* **Input records**:
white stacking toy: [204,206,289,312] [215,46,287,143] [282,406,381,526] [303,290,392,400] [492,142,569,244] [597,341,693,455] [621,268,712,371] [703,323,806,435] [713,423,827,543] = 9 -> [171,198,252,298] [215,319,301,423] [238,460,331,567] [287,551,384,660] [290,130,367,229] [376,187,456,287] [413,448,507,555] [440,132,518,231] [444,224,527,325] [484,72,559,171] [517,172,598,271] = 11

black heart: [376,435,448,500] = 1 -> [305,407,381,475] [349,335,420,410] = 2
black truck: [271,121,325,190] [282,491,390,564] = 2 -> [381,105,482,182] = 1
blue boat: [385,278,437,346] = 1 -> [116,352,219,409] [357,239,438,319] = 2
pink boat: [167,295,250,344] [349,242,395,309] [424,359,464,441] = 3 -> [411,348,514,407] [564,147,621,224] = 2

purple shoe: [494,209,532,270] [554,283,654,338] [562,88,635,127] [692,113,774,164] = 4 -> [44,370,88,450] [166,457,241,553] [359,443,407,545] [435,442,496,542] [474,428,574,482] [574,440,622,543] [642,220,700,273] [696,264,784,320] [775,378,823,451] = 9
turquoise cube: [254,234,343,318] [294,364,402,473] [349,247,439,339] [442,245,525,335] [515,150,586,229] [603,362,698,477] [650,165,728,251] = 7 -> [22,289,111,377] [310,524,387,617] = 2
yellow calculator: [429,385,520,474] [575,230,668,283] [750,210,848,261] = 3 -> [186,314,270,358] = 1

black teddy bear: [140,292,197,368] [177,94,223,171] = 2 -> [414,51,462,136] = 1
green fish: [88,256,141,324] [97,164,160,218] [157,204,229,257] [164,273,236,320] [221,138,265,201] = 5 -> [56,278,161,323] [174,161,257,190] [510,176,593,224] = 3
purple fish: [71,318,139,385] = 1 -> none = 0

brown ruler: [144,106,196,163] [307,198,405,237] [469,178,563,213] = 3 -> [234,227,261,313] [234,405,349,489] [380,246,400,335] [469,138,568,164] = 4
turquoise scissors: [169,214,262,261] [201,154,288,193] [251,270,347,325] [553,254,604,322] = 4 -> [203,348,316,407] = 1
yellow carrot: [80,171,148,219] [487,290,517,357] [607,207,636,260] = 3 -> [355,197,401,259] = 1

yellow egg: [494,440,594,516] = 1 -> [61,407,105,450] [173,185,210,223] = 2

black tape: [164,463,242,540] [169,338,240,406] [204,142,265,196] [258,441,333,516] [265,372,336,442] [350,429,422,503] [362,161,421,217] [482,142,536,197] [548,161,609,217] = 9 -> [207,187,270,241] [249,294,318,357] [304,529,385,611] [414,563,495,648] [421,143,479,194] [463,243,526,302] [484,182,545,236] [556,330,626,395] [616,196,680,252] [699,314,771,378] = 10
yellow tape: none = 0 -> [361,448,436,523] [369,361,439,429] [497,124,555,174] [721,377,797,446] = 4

* **Task statement**: A verbatim copy of every entry is needed.

* **Exercise solution**:
white stacking toy: [204,206,289,312] [215,46,287,143] [282,406,381,526] [303,290,392,400] [492,142,569,244] [597,341,693,455] [621,268,712,371] [703,323,806,435] [713,423,827,543] = 9 -> [171,198,252,298] [215,319,301,423] [238,460,331,567] [287,551,384,660] [290,130,367,229] [376,187,456,287] [413,448,507,555] [440,132,518,231] [444,224,527,325] [484,72,559,171] [517,172,598,271] = 11

black heart: [376,435,448,500] = 1 -> [305,407,381,475] [349,335,420,410] = 2
black truck: [271,121,325,190] [282,491,390,564] = 2 -> [381,105,482,182] = 1
blue boat: [385,278,437,346] = 1 -> [116,352,219,409] [357,239,438,319] = 2
pink boat: [167,295,250,344] [349,242,395,309] [424,359,464,441] = 3 -> [411,348,514,407] [564,147,621,224] = 2

purple shoe: [494,209,532,270] [554,283,654,338] [562,88,635,127] [692,113,774,164] = 4 -> [44,370,88,450] [166,457,241,553] [359,443,407,545] [435,442,496,542] [474,428,574,482] [574,440,622,543] [642,220,700,273] [696,264,784,320] [775,378,823,451] = 9
turquoise cube: [254,234,343,318] [294,364,402,473] [349,247,439,339] [442,245,525,335] [515,150,586,229] [603,362,698,477] [650,165,728,251] = 7 -> [22,289,111,377] [310,524,387,617] = 2
yellow calculator: [429,385,520,474] [575,230,668,283] [750,210,848,261] = 3 -> [186,314,270,358] = 1

black teddy bear: [140,292,197,368] [177,94,223,171] = 2 -> [414,51,462,136] = 1
green fish: [88,256,141,324] [97,164,160,218] [157,204,229,257] [164,273,236,320] [221,138,265,201] = 5 -> [56,278,161,323] [174,161,257,190] [510,176,593,224] = 3
purple fish: [71,318,139,385] = 1 -> none = 0

brown ruler: [144,106,196,163] [307,198,405,237] [469,178,563,213] = 3 -> [234,227,261,313] [234,405,349,489] [380,246,400,335] [469,138,568,164] = 4
turquoise scissors: [169,214,262,261] [201,154,288,193] [251,270,347,325] [553,254,604,322] = 4 -> [203,348,316,407] = 1
yellow carrot: [80,171,148,219] [487,290,517,357] [607,207,636,260] = 3 -> [355,197,401,259] = 1

yellow egg: [494,440,594,516] = 1 -> [61,407,105,450] [173,185,210,223] = 2

black tape: [164,463,242,540] [169,338,240,406] [204,142,265,196] [258,441,333,516] [265,372,336,442] [350,429,422,503] [362,161,421,217] [482,142,536,197] [548,161,609,217] = 9 -> [207,187,270,241] [249,294,318,357] [304,529,385,611] [414,563,495,648] [421,143,479,194] [463,243,526,302] [484,182,545,236] [556,330,626,395] [616,196,680,252] [699,314,771,378] = 10
yellow tape: none = 0 -> [361,448,436,523] [369,361,439,429] [497,124,555,174] [721,377,797,446] = 4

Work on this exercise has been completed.